→ THE DATA
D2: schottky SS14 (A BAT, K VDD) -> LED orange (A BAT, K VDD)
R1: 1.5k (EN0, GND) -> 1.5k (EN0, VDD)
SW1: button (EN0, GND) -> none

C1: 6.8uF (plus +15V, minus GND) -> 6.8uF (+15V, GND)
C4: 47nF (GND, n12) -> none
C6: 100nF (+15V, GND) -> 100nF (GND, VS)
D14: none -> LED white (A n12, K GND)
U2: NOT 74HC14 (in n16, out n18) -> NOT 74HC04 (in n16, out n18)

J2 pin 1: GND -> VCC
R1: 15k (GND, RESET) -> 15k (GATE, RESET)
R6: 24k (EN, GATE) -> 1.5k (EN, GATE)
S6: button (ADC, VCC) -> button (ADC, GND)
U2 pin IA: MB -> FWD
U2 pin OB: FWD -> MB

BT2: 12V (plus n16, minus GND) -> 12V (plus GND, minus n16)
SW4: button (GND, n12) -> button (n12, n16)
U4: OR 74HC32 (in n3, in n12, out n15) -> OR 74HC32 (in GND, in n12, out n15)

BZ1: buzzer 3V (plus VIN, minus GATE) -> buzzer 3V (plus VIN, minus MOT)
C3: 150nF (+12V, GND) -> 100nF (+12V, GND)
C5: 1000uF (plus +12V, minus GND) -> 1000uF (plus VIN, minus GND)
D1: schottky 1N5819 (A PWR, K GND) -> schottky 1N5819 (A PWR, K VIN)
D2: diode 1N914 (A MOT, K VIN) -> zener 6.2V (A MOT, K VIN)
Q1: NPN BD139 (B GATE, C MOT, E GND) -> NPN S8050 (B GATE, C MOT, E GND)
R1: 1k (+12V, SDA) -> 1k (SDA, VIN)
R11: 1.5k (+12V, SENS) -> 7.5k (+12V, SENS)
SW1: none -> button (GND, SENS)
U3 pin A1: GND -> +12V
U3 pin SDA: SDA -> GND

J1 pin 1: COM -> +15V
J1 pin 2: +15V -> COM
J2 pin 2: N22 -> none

→ REQUIRED WORK
Everything from the line with "J2 pin 1: GND -> VCC" through the final line of the entries above must be duplicated exactly; both ends belong, and no other line does.

→ FINISHED EXERCISE
J2 pin 1: GND -> VCC
R1: 15k (GND, RESET) -> 15k (GATE, RESET)
R6: 24k (EN, GATE) -> 1.5k (EN, GATE)
S6: button (ADC, VCC) -> button (ADC, GND)
U2 pin IA: MB -> FWD
U2 pin OB: FWD -> MB

BT2: 12V (plus n16, minus GND) -> 12V (plus GND, minus n16)
SW4: button (GND, n12) -> button (n12, n16)
U4: OR 74HC32 (in n3, in n12, out n15) -> OR 74HC32 (in GND, in n12, out n15)

BZ1: buzzer 3V (plus VIN, minus GATE) -> buzzer 3V (plus VIN, minus MOT)
C3: 150nF (+12V, GND) -> 100nF (+12V, GND)
C5: 1000uF (plus +12V, minus GND) -> 1000uF (plus VIN, minus GND)
D1: schottky 1N5819 (A PWR, K GND) -> schottky 1N5819 (A PWR, K VIN)
D2: diode 1N914 (A MOT, K VIN) -> zener 6.2V (A MOT, K VIN)
Q1: NPN BD139 (B GATE, C MOT, E GND) -> NPN S8050 (B GATE, C MOT, E GND)
R1: 1k (+12V, SDA) -> 1k (SDA, VIN)
R11: 1.5k (+12V, SENS) -> 7.5k (+12V, SENS)
SW1: none -> button (GND, SENS)
U3 pin A1: GND -> +12V
U3 pin SDA: SDA -> GND

J1 pin 1: COM -> +15V
J1 pin 2: +15V -> COM
J2 pin 2: N22 -> none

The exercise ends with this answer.